→ DATA:
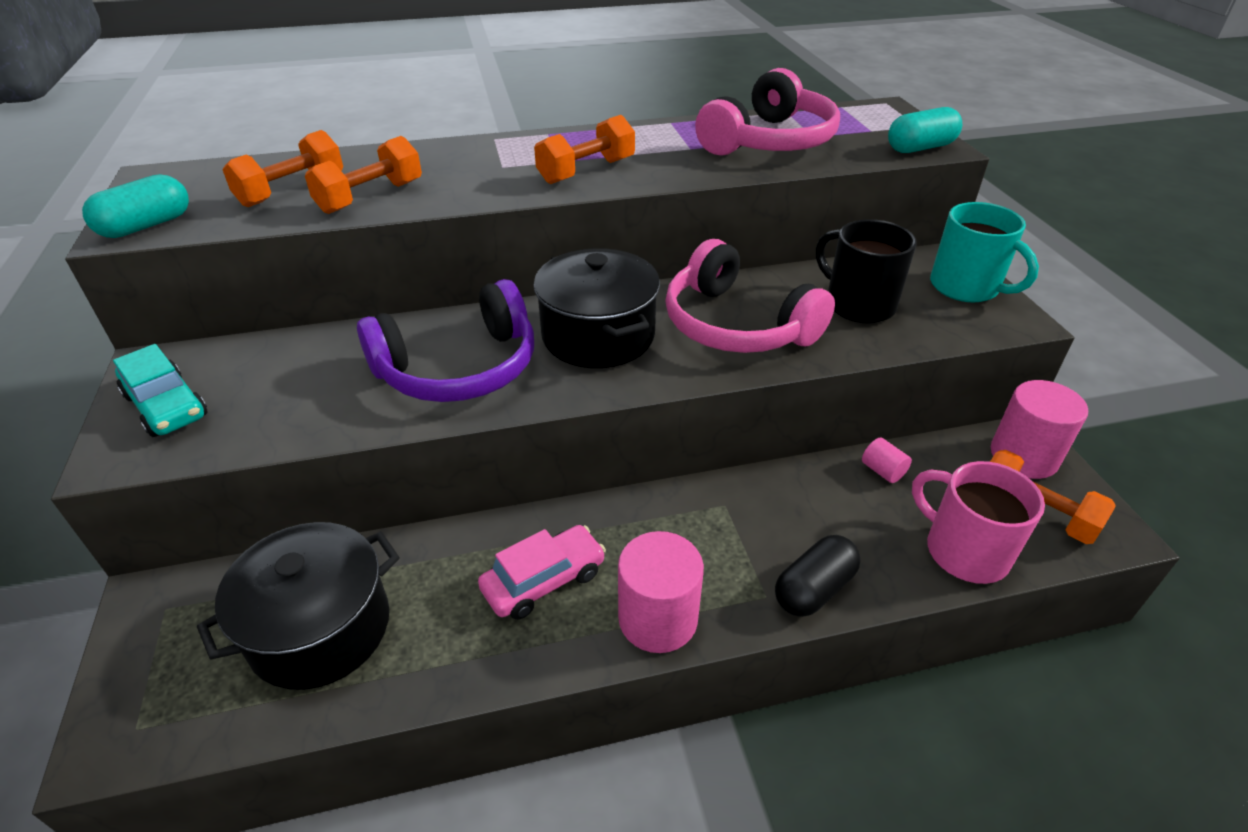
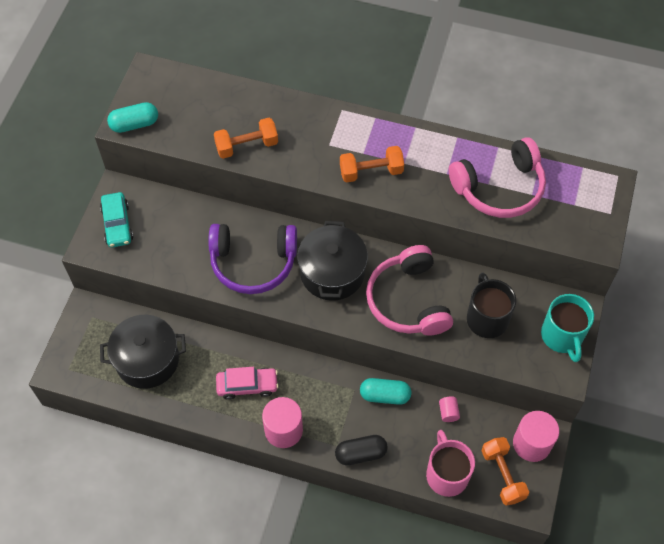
camera: 30 degrees right, 20 degrees up
(292, 191) = (211, 121): orange dumbbell -> none
(920, 148) = (585, 238): turquoise capsule -> turquoise capsule (385, 395)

→ WHAT THE EXERCISE ASKS: Your output should be an exact transcription of the line that holds "(292, 191) = (211, 121): orange" and each line after it through the end of the listing above.

→ RESPONSE:
(292, 191) = (211, 121): orange dumbbell -> none
(920, 148) = (585, 238): turquoise capsule -> turquoise capsule (385, 395)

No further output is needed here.